Please tally every line in the listing below where the word "black" appears, then give the number and nothing more.

Records for processing
════════════════

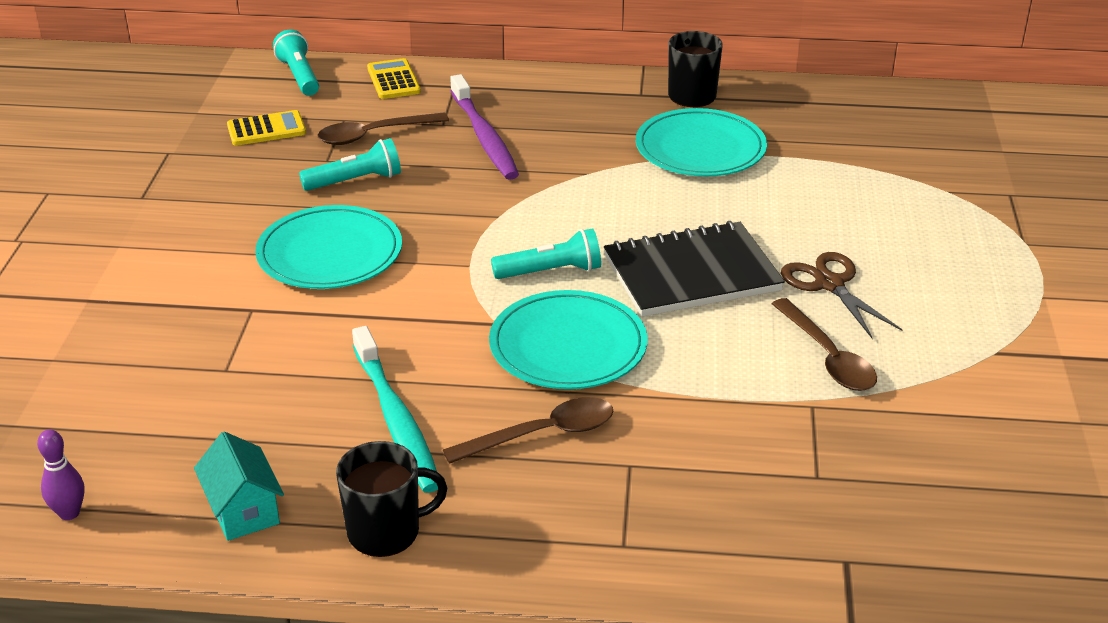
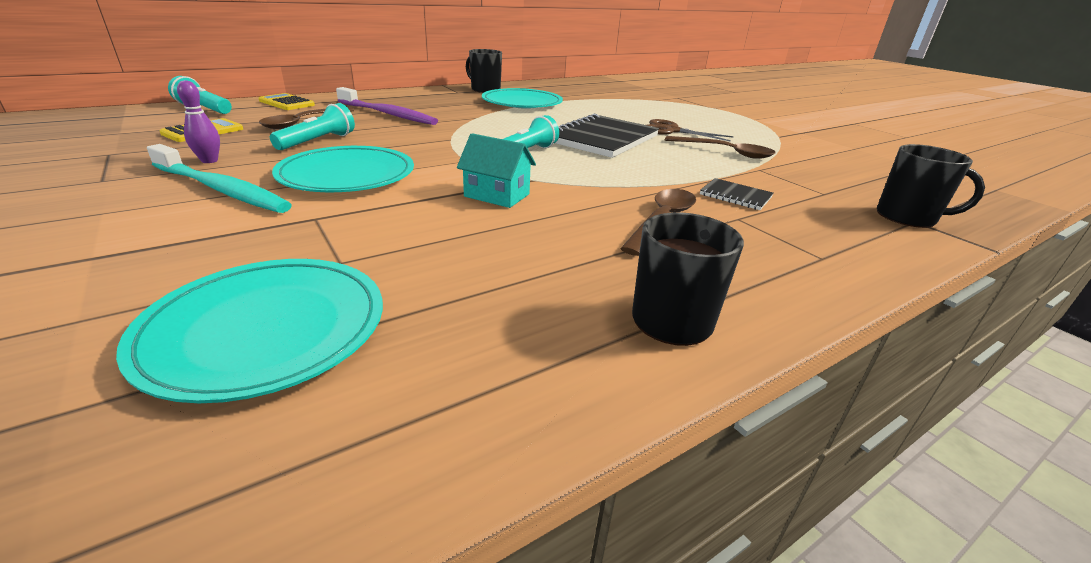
camera: 40 degrees left, 5 degrees down
(69, 513) = (270, 487): purple bowling pin -> purple bowling pin (209, 161)
(243, 510) = (518, 365): turquoise house -> turquoise house (497, 195)
(396, 420) = (551, 245): turquoise toothbrush -> turquoise toothbrush (221, 189)
(568, 346) = (595, 178): turquoise plate -> turquoise plate (266, 329)
(688, 435) = (735, 196): none -> black notebook
(848, 552) = (907, 217): none -> black mug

════════════════

Solution to the problem
2